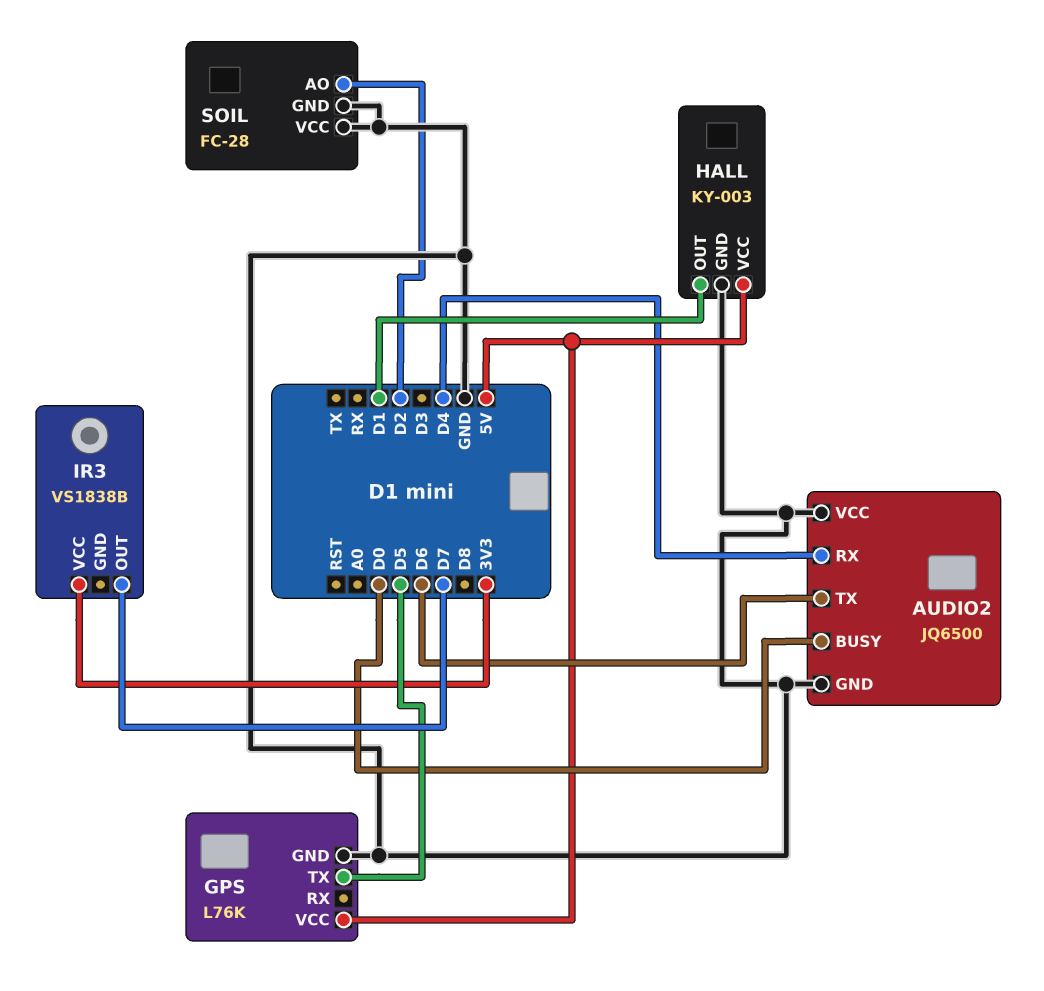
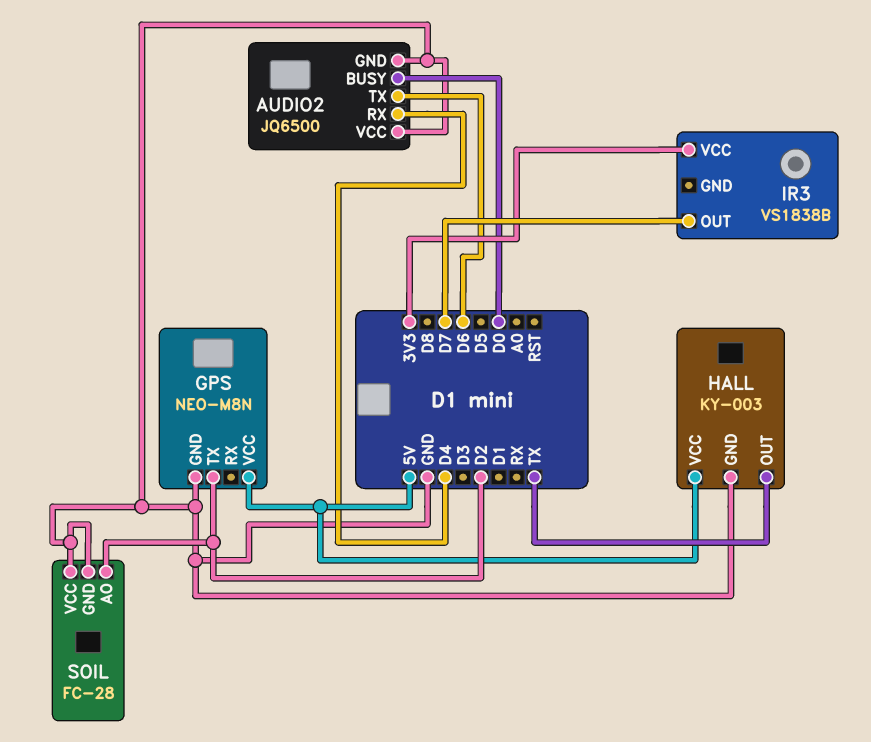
GPS: L76K -> NEO-M8N
GPS pin TX: D5 -> D2
HALL pin OUT: D1 -> TX

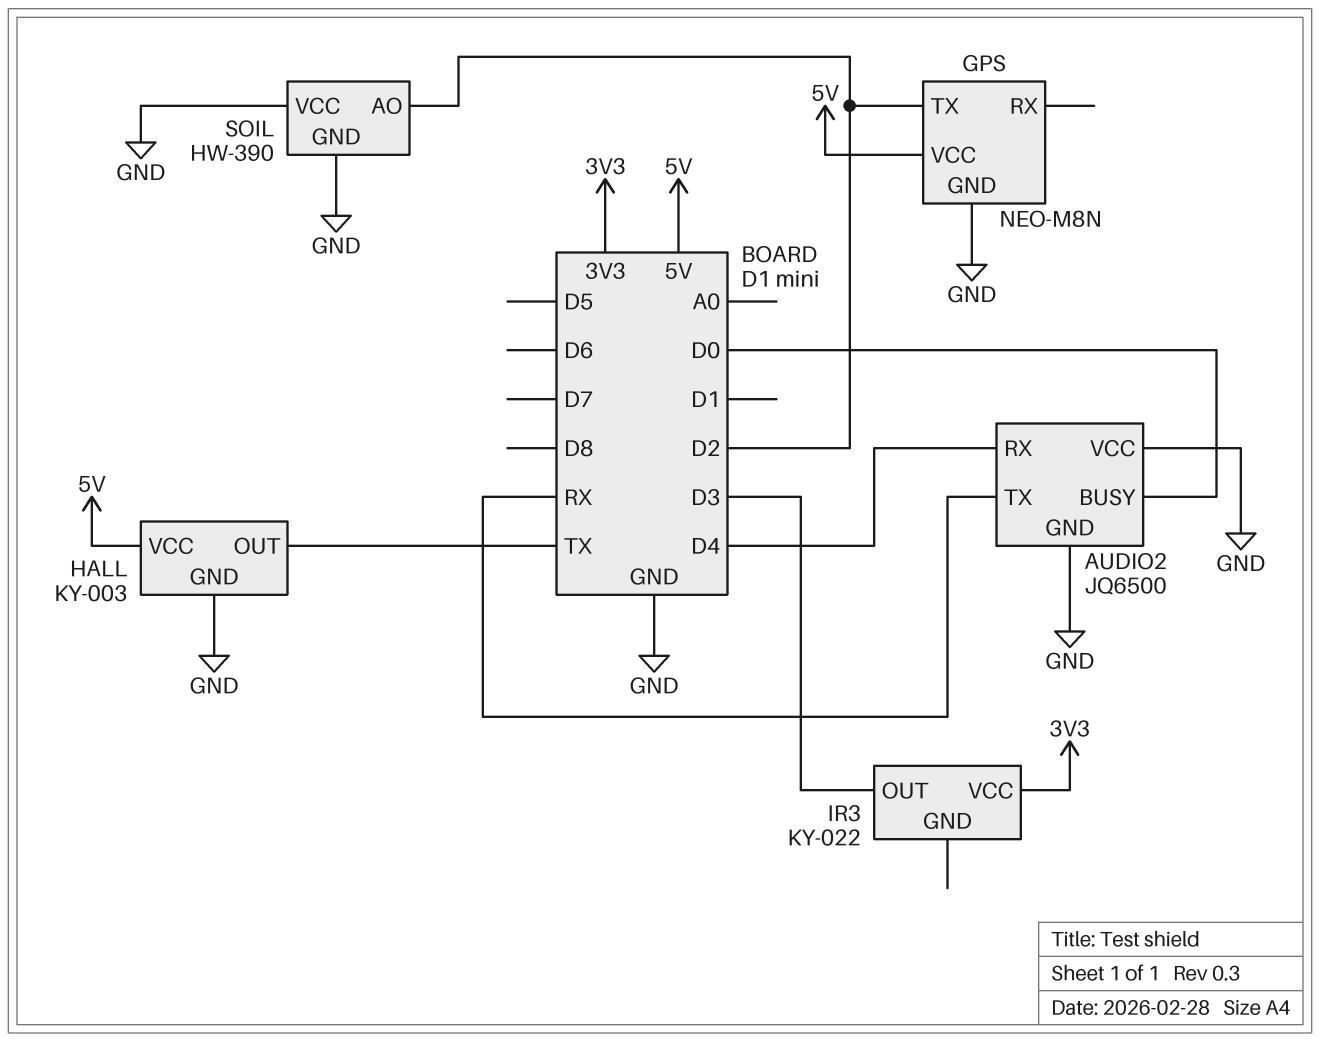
AUDIO2 pin TX: D6 -> RX
IR3: VS1838B -> KY-022
IR3 pin OUT: D7 -> D3
SOIL: FC-28 -> HW-390

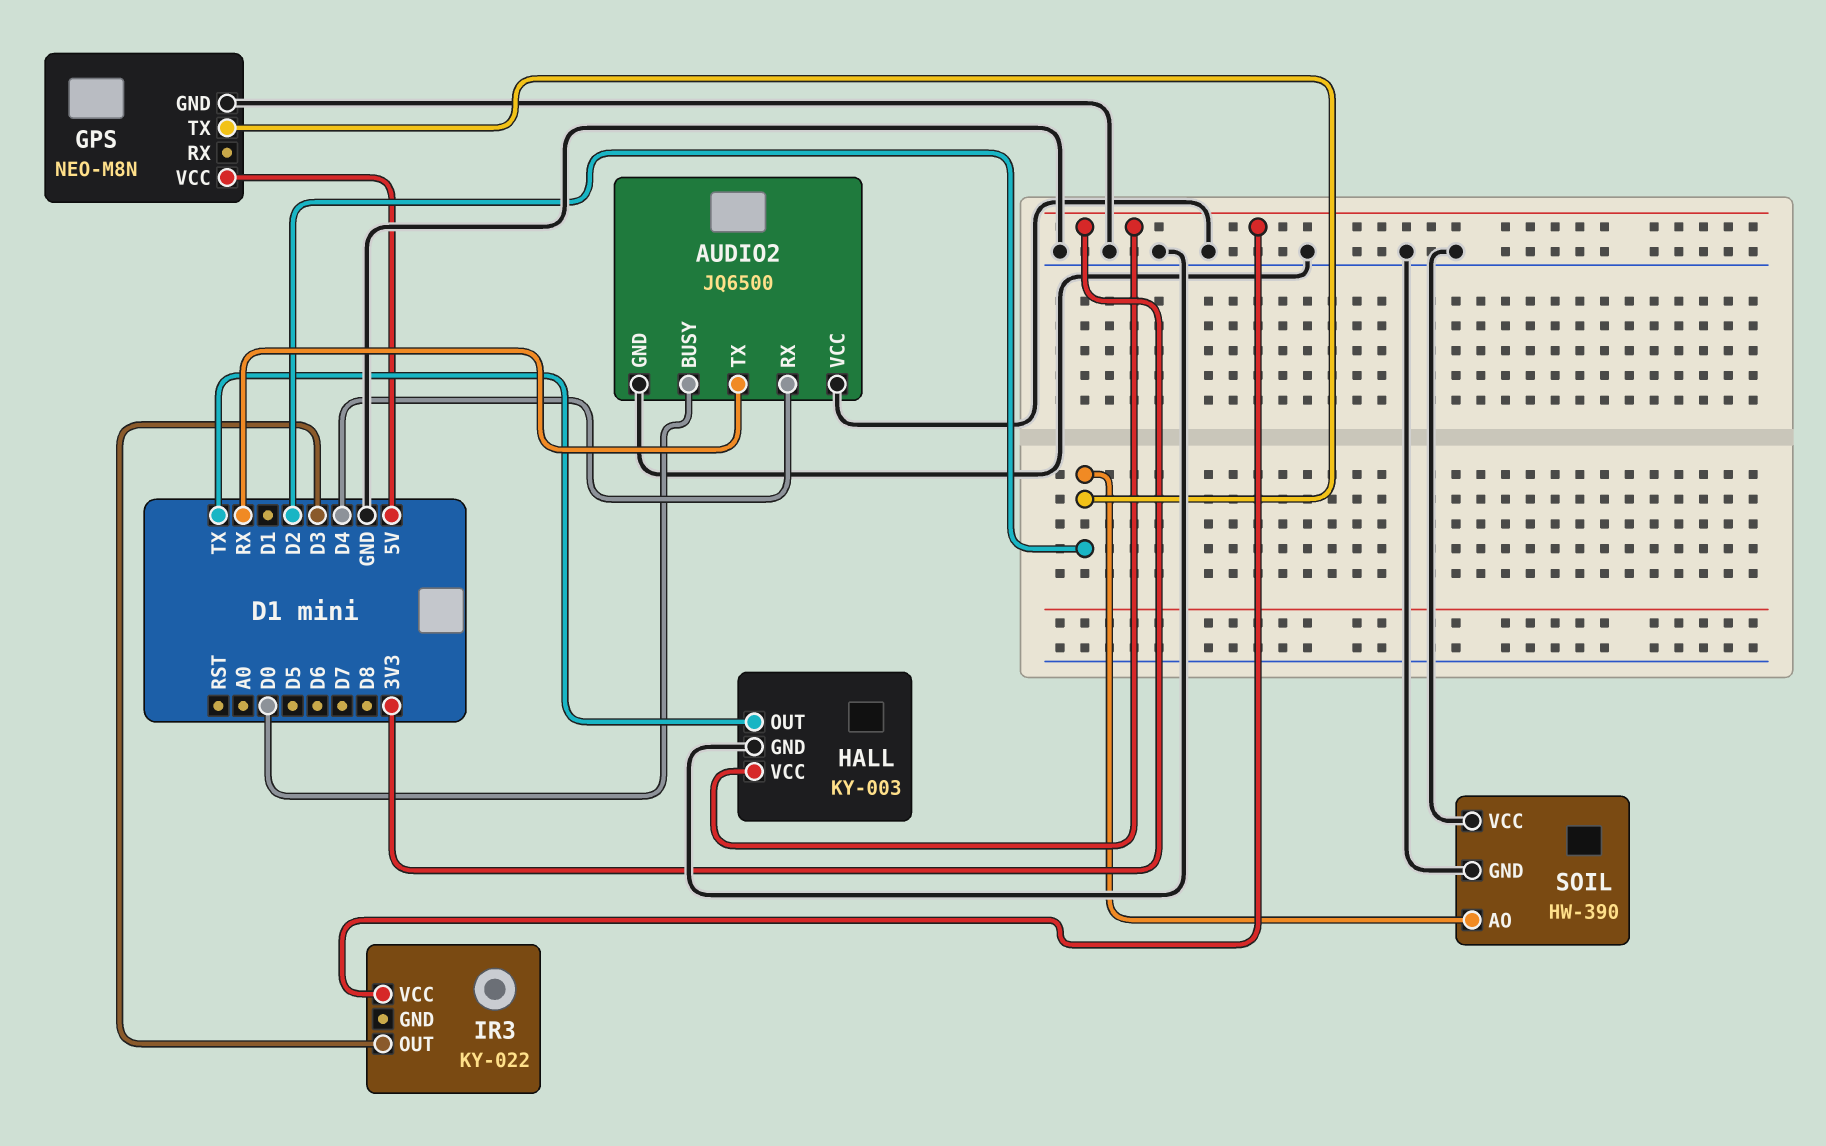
HALL pin VCC: 5V -> 3V3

Required action → Reproduce the data above exactly, leaving out any picture in it.

Response below →
GPS: L76K -> NEO-M8N
GPS pin TX: D5 -> D2
HALL pin OUT: D1 -> TX

AUDIO2 pin TX: D6 -> RX
IR3: VS1838B -> KY-022
IR3 pin OUT: D7 -> D3
SOIL: FC-28 -> HW-390

HALL pin VCC: 5V -> 3V3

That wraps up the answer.